INSTRUCTIONS TO FOLLOW: Go through the records and copy each line where the string "none" occurs.

RECORDED INFORMATION:
*** Block opens ***

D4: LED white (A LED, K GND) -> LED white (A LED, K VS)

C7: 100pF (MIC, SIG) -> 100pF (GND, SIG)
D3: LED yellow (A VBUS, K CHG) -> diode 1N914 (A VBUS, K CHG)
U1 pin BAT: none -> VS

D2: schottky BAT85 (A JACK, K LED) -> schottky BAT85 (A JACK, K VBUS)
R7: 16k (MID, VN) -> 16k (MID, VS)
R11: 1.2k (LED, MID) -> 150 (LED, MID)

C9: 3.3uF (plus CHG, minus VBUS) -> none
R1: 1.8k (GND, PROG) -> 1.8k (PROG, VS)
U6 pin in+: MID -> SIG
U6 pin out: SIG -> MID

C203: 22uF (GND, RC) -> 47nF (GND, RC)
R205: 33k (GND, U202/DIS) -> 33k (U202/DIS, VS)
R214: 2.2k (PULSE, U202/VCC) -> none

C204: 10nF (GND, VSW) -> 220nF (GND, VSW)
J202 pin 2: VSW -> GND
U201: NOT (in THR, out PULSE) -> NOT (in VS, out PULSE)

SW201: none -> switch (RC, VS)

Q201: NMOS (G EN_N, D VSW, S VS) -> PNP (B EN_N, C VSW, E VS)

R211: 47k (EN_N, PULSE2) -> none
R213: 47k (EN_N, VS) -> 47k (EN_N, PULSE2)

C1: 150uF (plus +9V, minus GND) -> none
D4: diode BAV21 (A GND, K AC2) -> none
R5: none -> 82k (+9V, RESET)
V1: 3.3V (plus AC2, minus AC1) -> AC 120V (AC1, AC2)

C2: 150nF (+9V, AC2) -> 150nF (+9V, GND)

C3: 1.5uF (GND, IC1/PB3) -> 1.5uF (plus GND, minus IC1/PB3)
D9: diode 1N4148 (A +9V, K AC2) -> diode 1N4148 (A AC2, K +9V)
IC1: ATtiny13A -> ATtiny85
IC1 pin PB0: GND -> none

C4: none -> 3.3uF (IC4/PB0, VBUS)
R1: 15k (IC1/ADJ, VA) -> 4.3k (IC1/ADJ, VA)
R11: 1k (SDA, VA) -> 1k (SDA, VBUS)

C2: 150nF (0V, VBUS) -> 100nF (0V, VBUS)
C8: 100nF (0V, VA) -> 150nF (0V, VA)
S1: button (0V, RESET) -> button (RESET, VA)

*** Block closes ***

YOUR RESPONSE:
U1 pin BAT: none -> VS
C9: 3.3uF (plus CHG, minus VBUS) -> none
R214: 2.2k (PULSE, U202/VCC) -> none
SW201: none -> switch (RC, VS)
R211: 47k (EN_N, PULSE2) -> none
C1: 150uF (plus +9V, minus GND) -> none
D4: diode BAV21 (A GND, K AC2) -> none
R5: none -> 82k (+9V, RESET)
IC1 pin PB0: GND -> none
C4: none -> 3.3uF (IC4/PB0, VBUS)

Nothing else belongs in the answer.